Brief. From the entries below, count the lines with "right". Write only the count.

Recorded data.
-- Opening Marker --

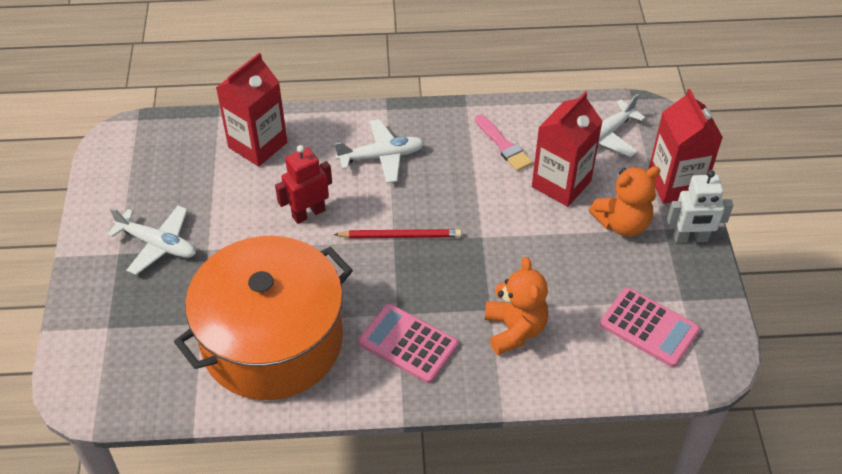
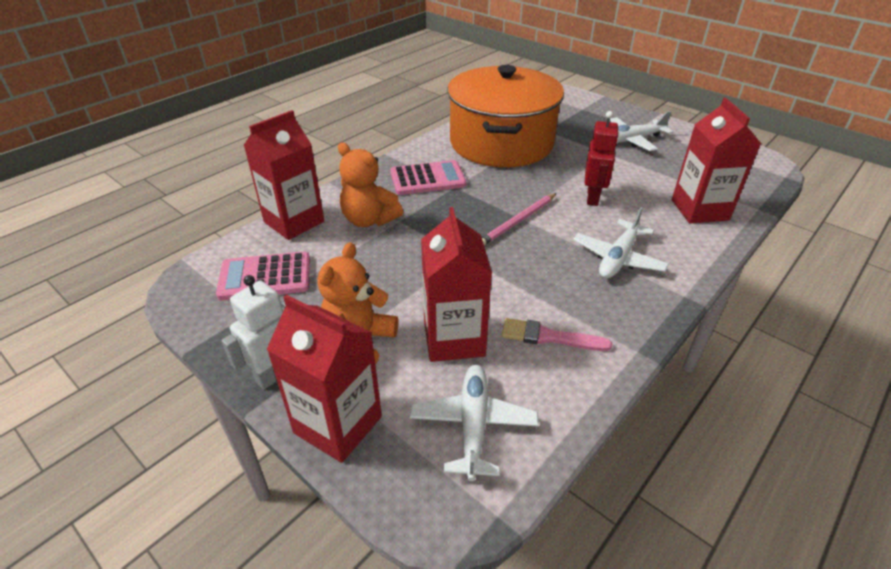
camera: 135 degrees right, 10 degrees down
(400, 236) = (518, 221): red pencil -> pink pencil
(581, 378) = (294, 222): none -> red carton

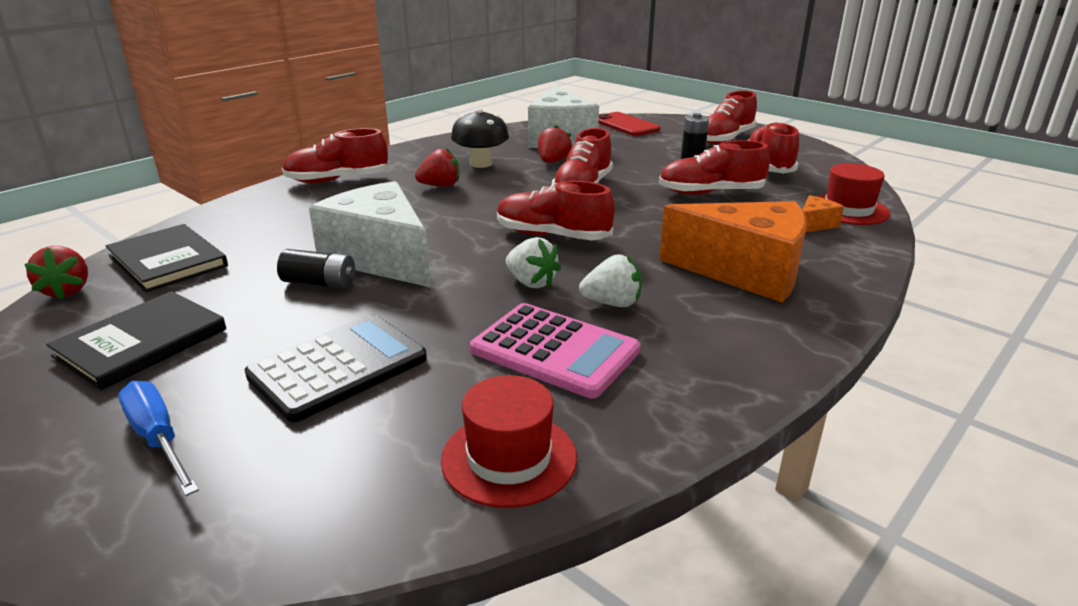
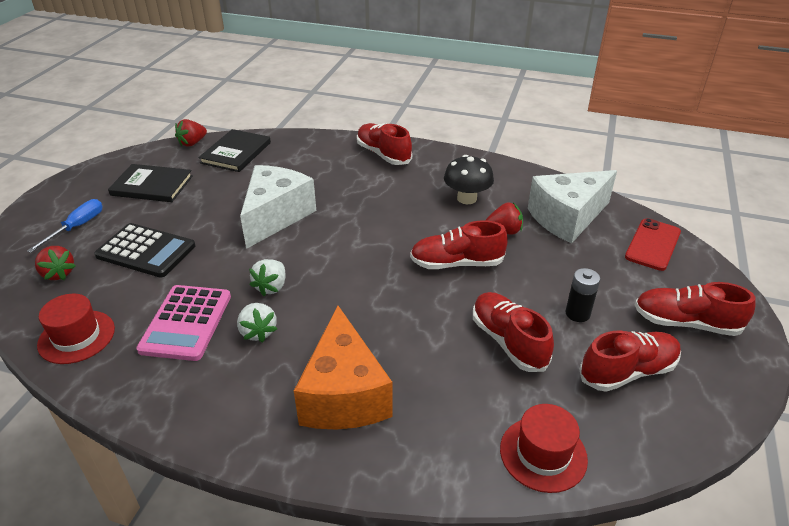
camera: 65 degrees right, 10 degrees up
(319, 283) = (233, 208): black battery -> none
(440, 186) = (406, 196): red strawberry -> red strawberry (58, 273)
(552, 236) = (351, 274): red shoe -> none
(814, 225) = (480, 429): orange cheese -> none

-- Closing Marker --
-- Opening Marker --

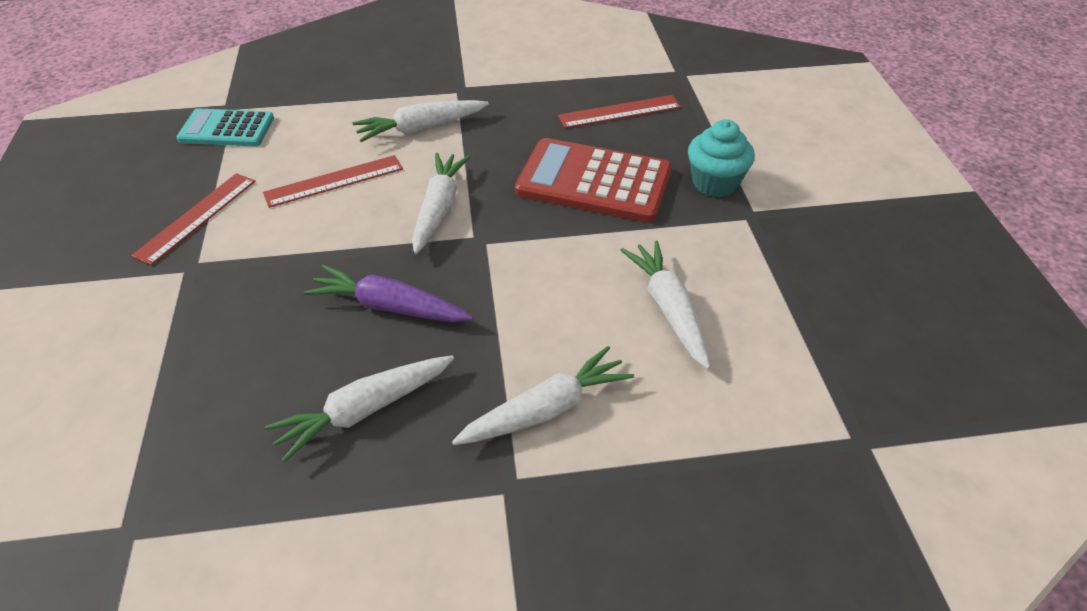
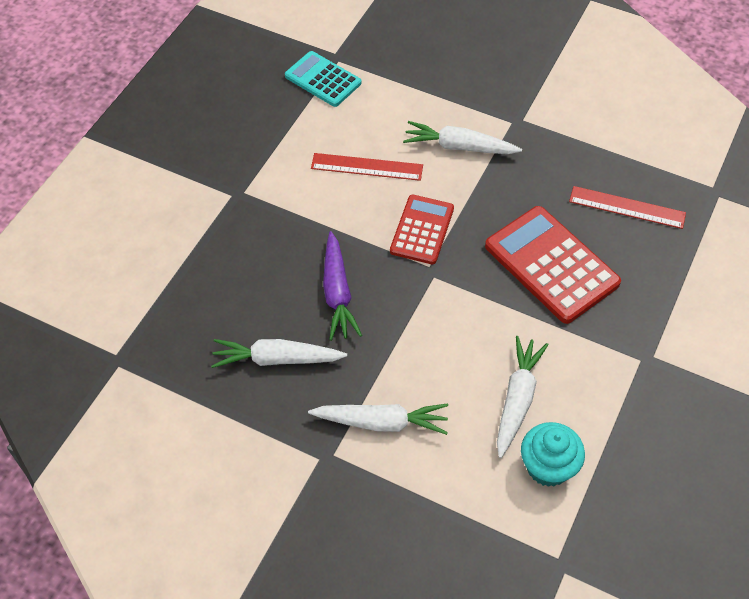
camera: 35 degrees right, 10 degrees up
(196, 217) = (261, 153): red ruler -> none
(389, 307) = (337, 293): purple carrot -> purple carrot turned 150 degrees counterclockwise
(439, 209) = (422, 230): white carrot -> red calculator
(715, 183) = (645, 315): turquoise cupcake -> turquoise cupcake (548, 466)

-- Closing Marker --
-- Opening Marker --

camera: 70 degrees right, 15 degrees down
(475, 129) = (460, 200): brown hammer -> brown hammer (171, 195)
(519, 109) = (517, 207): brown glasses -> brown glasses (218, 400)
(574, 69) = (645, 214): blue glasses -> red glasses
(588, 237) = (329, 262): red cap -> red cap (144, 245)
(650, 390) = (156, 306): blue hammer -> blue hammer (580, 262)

-- Closing Marker --

Expected output. 4